*** Data for review ***

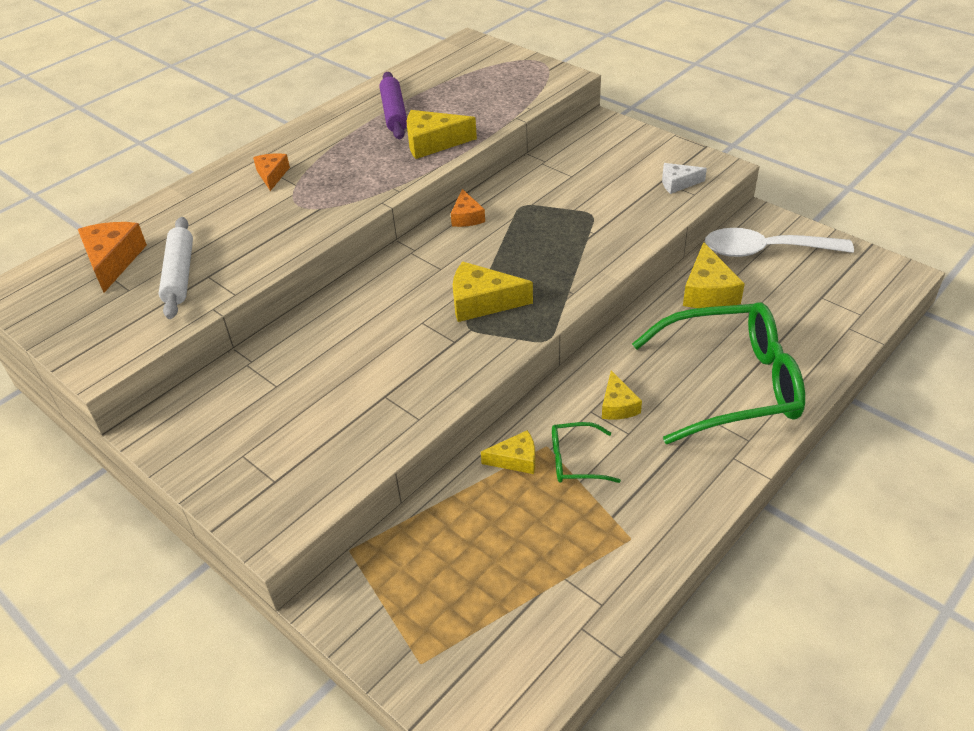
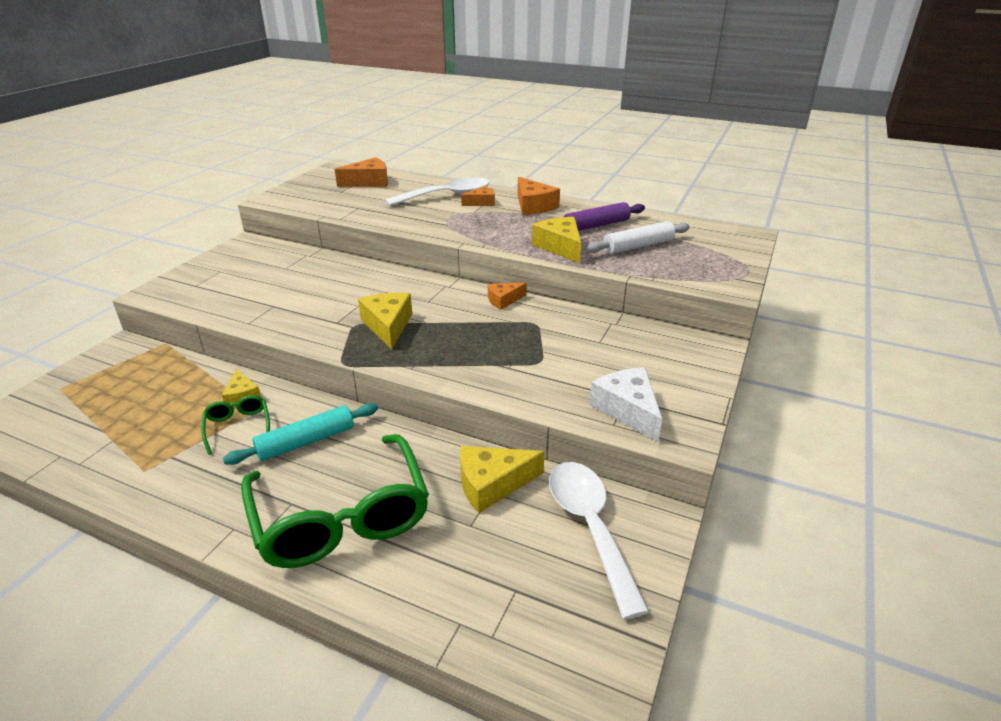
camera: 70 degrees right, 10 degrees down
(179, 275) = (358, 200): white rolling pin -> white rolling pin (638, 246)
(227, 198) = (447, 196): none -> white spoon
(311, 141) = (533, 206): none -> orange cheese
(617, 405) = (306, 442): yellow cheese -> turquoise rolling pin
(678, 183) = (627, 410): white cheese -> white cheese, size x1.61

*** End of Data for review ***

In the copy, keep every line of the data above exactly and drop each picture.

* **Response area**
camera: 70 degrees right, 10 degrees down
(179, 275) = (358, 200): white rolling pin -> white rolling pin (638, 246)
(227, 198) = (447, 196): none -> white spoon
(311, 141) = (533, 206): none -> orange cheese
(617, 405) = (306, 442): yellow cheese -> turquoise rolling pin
(678, 183) = (627, 410): white cheese -> white cheese, size x1.61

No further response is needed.